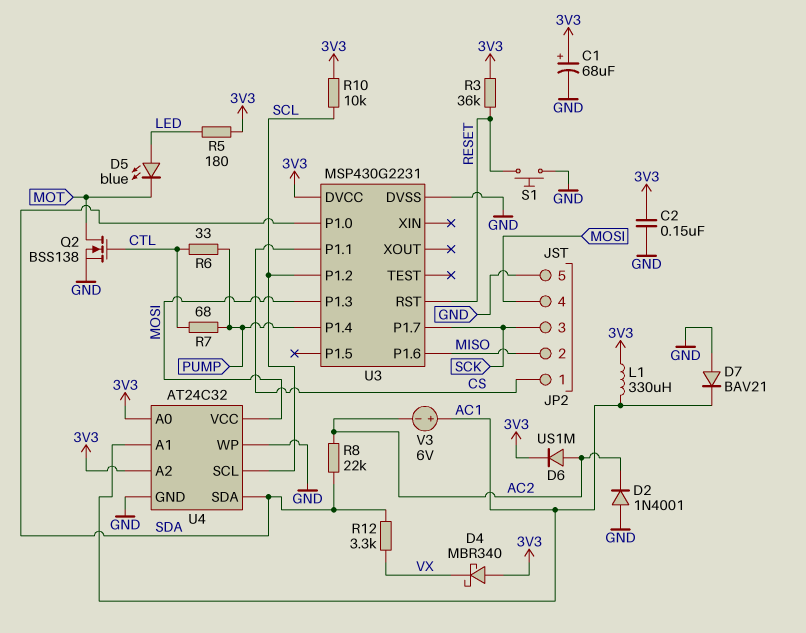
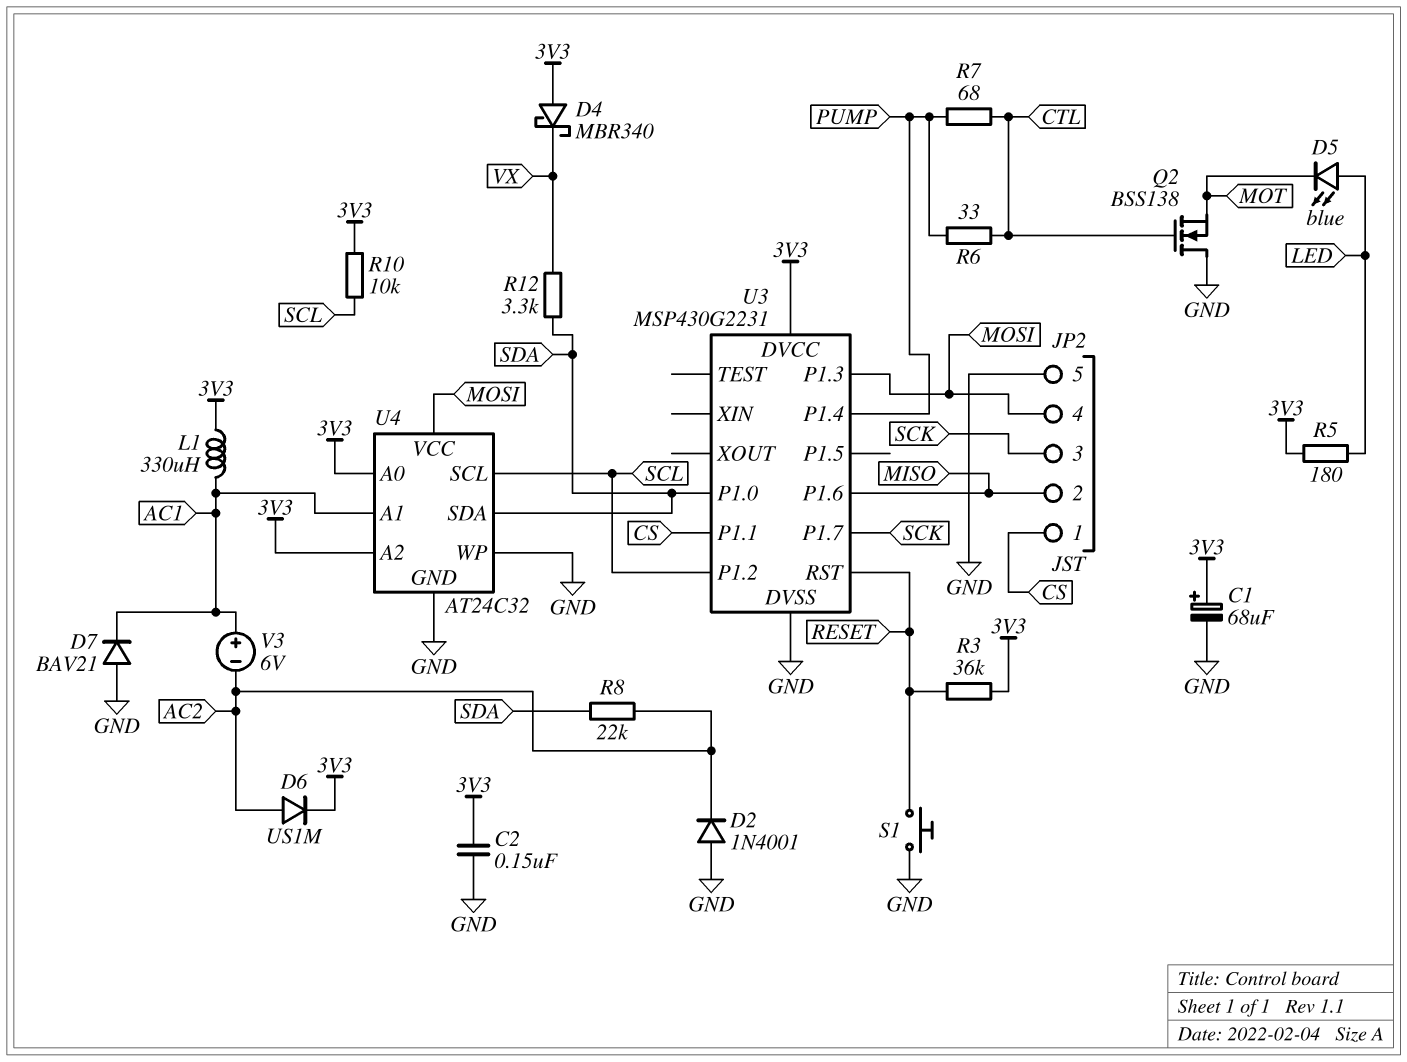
Q2: NMOS BSS138 (G CTL, D MOT, S GND) -> NMOS BSS138 (G CTL, D GND, S MOT)

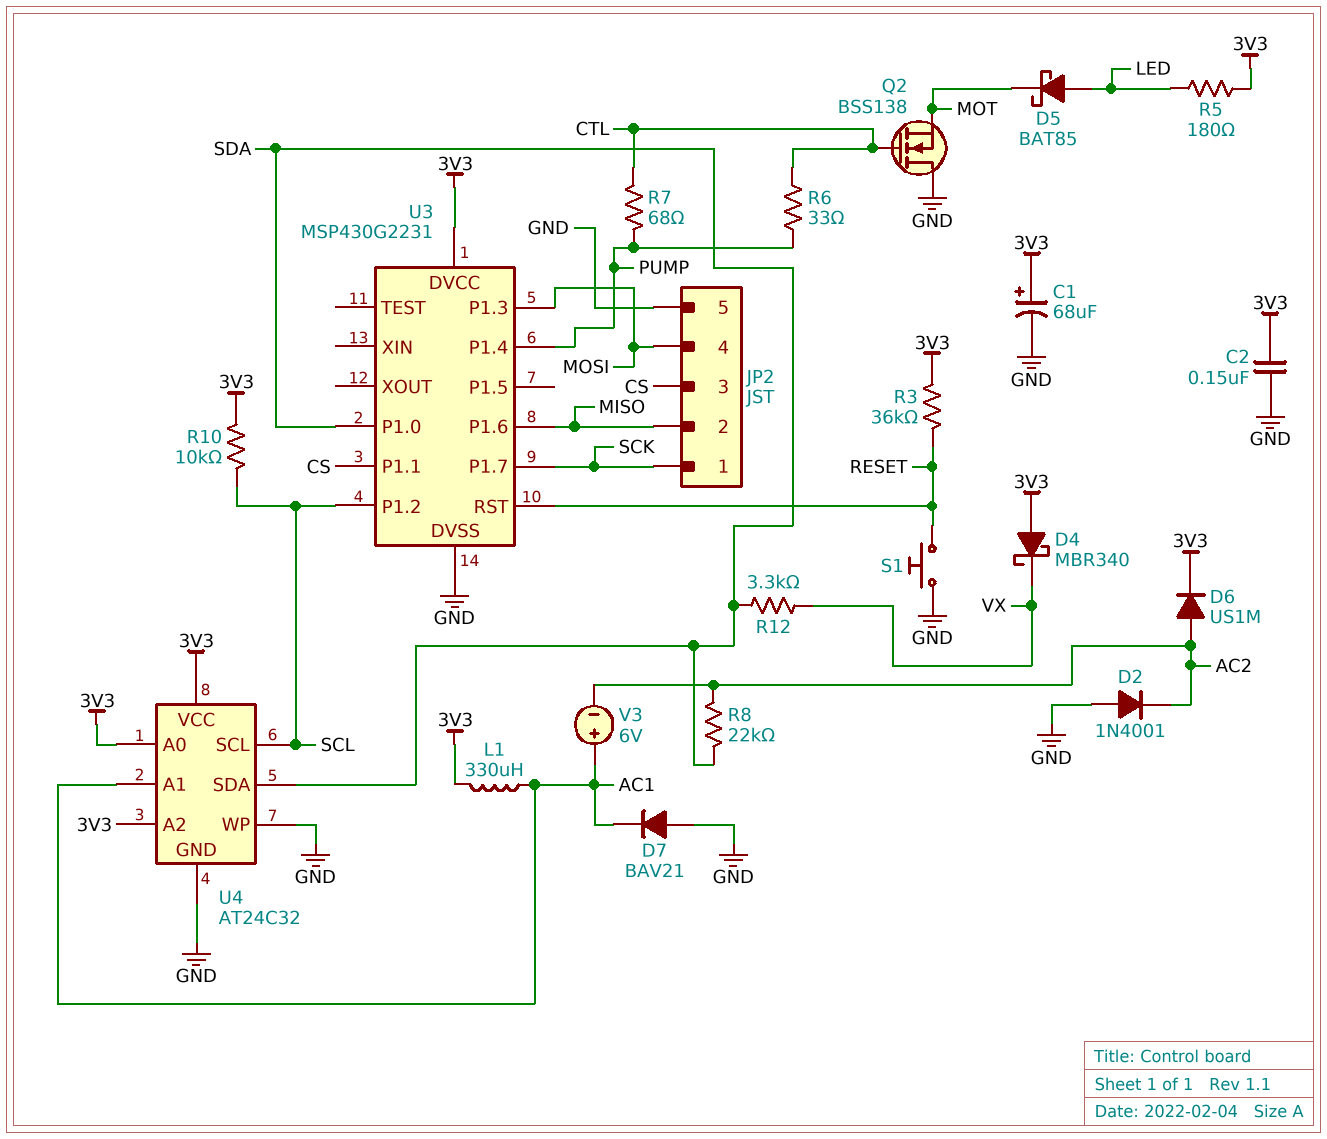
D5: LED blue (A LED, K MOT) -> schottky BAT85 (A LED, K MOT)
JP2 pin 1: CS -> SCK
JP2 pin 3: SCK -> CS
U4 pin VCC: MOSI -> 3V3

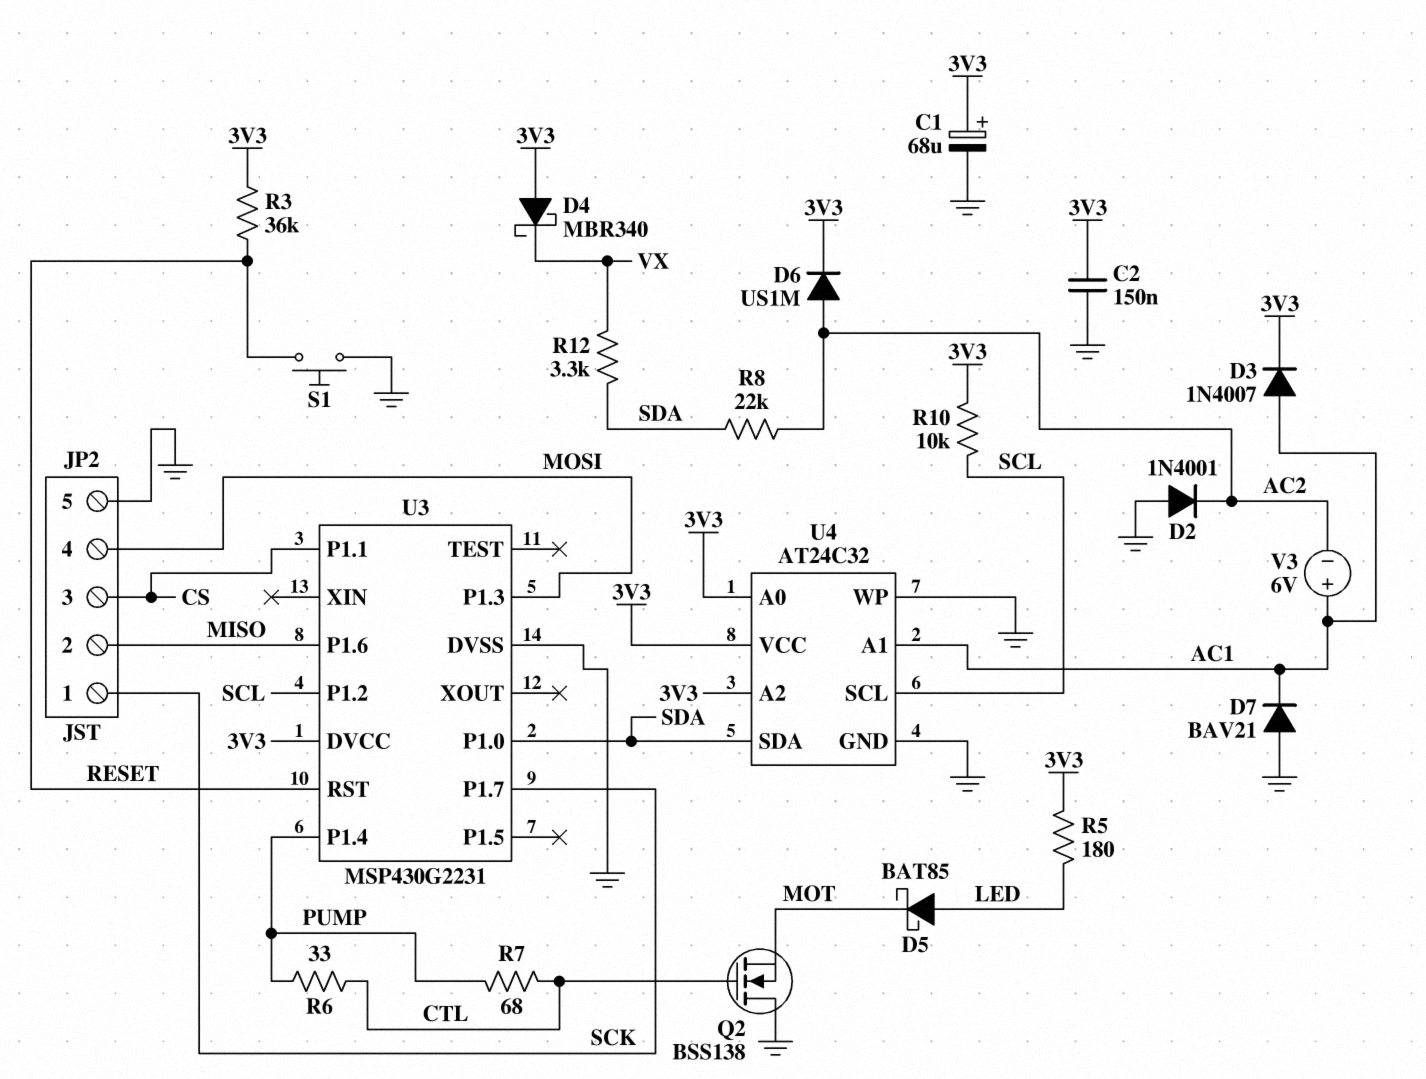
D3: none -> diode 1N4007 (A AC1, K 3V3)
L1: 330uH (3V3, AC1) -> none

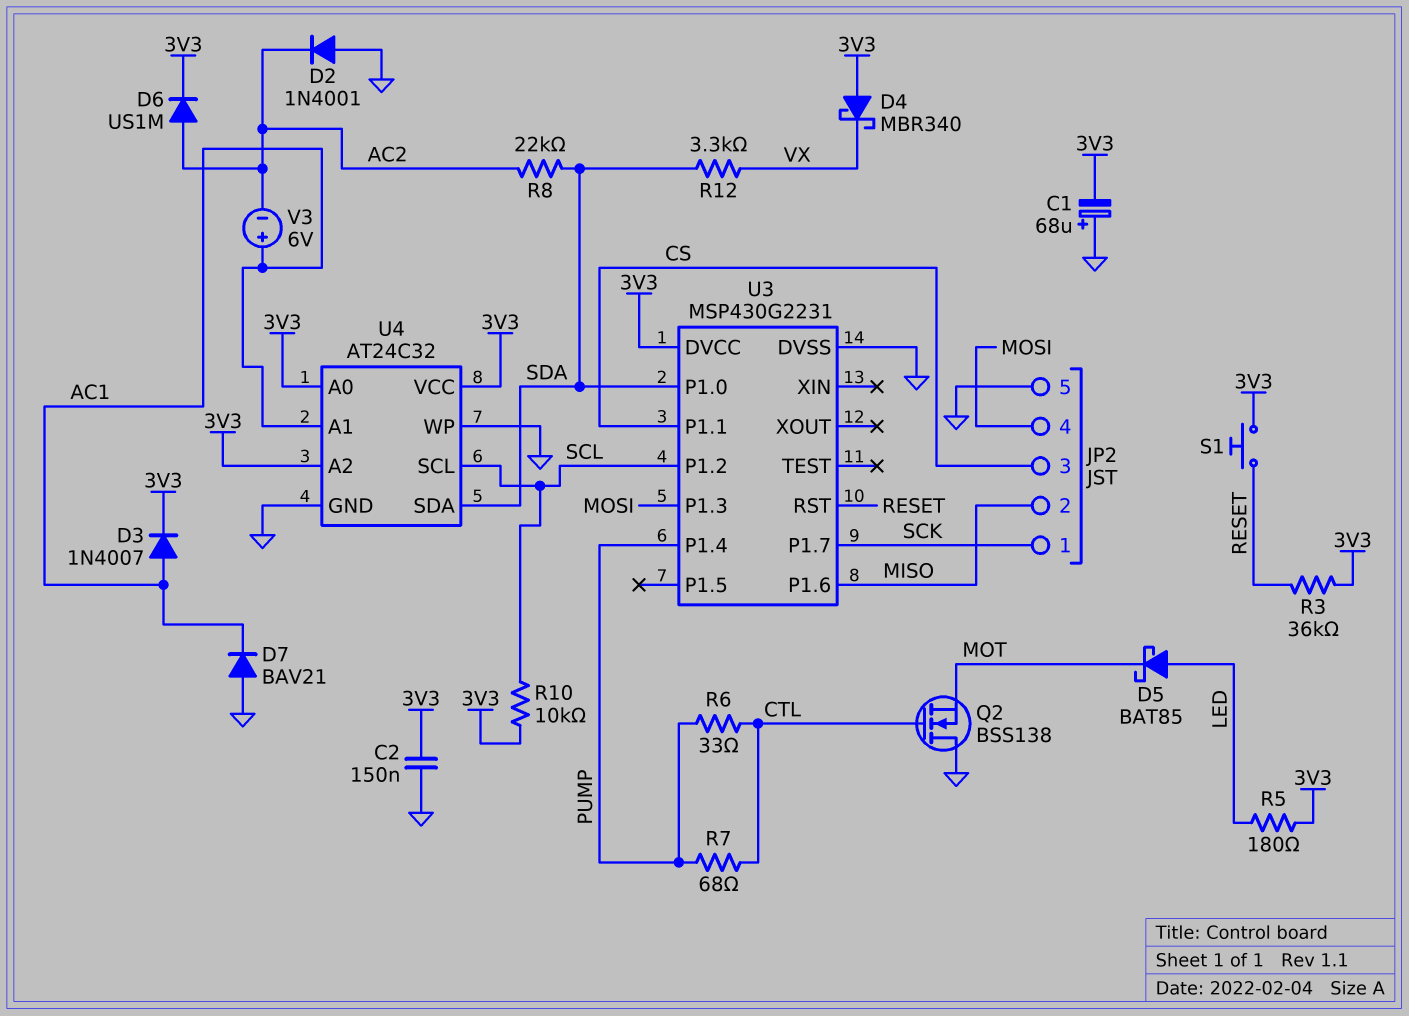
C1: 68uF (plus 3V3, minus GND) -> 68uF (plus GND, minus 3V3)
S1: button (GND, RESET) -> button (3V3, RESET)

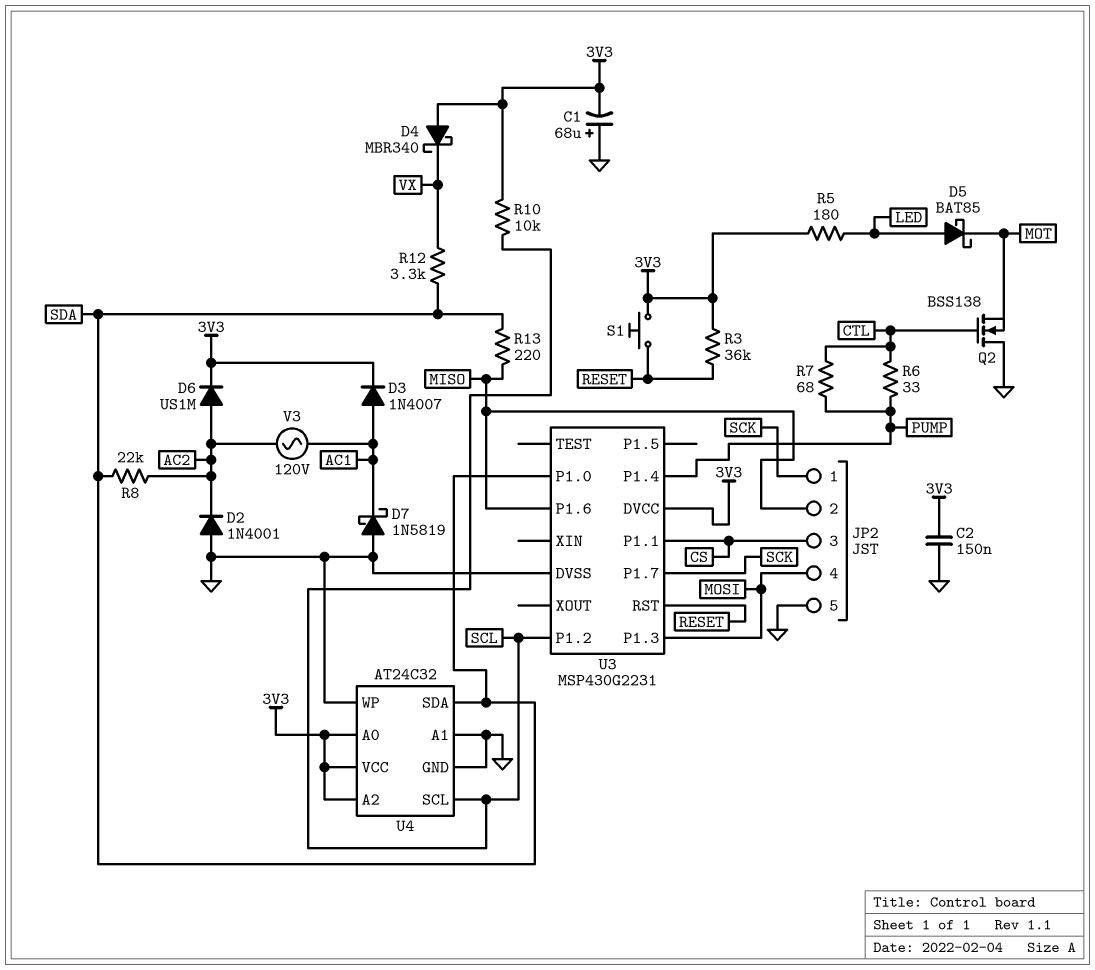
D7: diode BAV21 (A GND, K AC1) -> schottky 1N5819 (A GND, K AC1)
R13: none -> 220 (MISO, SDA)
U4 pin A1: AC1 -> GND
V3: 6V (plus AC1, minus AC2) -> AC 120V (AC1, AC2)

==========

Task brief: Leave every picture out and set down exactly the lines running from the one with "L1: 330uH (3V3, AC1) -> none" to the last line of the material above.

Task answer:
L1: 330uH (3V3, AC1) -> none

C1: 68uF (plus 3V3, minus GND) -> 68uF (plus GND, minus 3V3)
S1: button (GND, RESET) -> button (3V3, RESET)

D7: diode BAV21 (A GND, K AC1) -> schottky 1N5819 (A GND, K AC1)
R13: none -> 220 (MISO, SDA)
U4 pin A1: AC1 -> GND
V3: 6V (plus AC1, minus AC2) -> AC 120V (AC1, AC2)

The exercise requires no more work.